Study material:
-- Opening Marker --
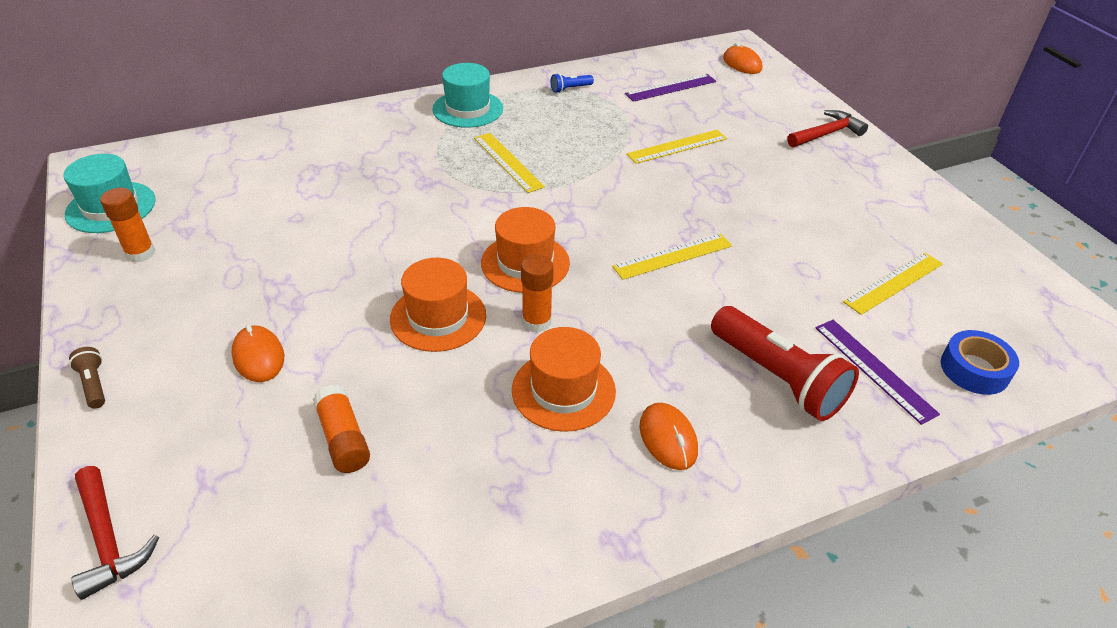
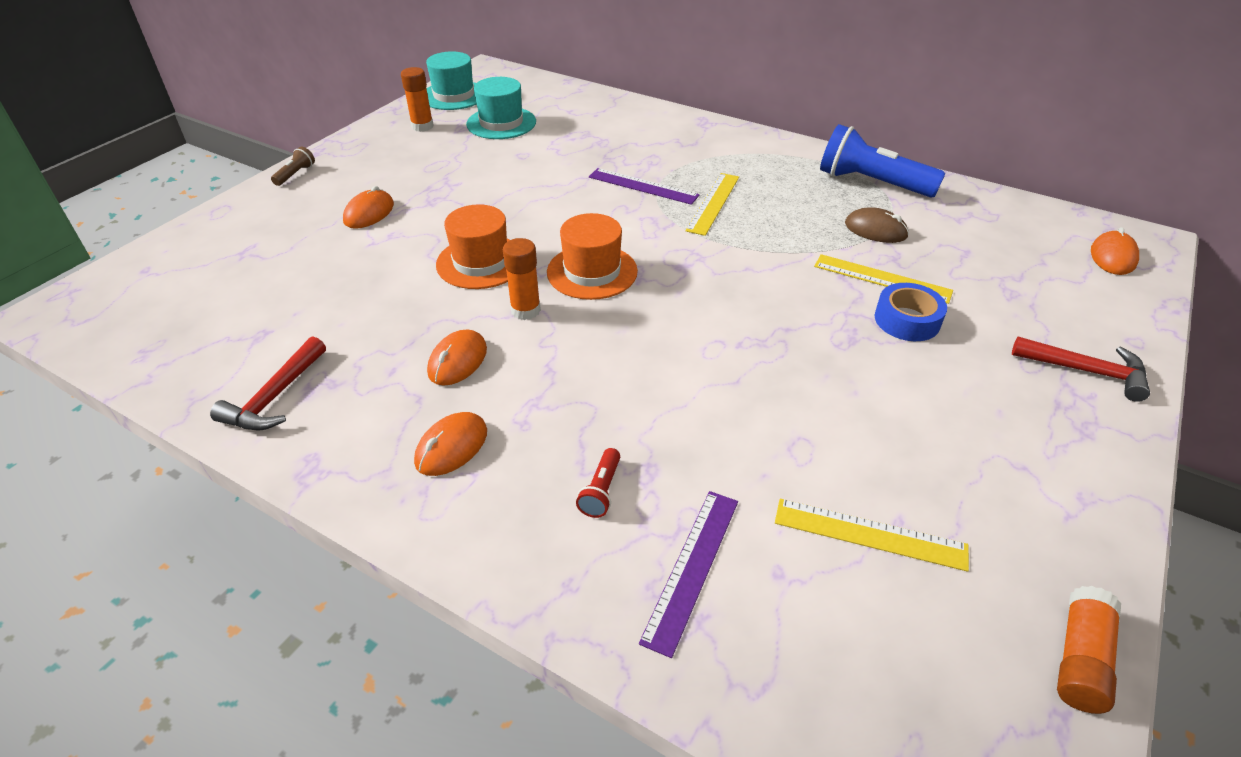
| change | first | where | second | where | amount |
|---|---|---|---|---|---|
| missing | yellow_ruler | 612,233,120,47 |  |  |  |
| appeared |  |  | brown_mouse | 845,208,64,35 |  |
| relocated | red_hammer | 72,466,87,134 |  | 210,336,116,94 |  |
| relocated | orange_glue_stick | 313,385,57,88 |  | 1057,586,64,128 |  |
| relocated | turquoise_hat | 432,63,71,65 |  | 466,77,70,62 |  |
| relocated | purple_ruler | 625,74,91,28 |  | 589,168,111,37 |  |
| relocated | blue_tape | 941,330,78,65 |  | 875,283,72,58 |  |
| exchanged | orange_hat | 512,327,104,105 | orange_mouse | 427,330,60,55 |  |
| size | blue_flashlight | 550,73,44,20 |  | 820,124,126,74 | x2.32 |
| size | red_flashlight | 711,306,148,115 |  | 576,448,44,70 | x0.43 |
-- Closing Marker --
Problem to solve:
After locating the line with "820,124,126,74 | x2.32 |", please repeat it and every line after it exactly, through the end of the data above.

Reply:
| size | blue_flashlight | 550,73,44,20 |  | 820,124,126,74 | x2.32 |
| size | red_flashlight | 711,306,148,115 |  | 576,448,44,70 | x0.43 |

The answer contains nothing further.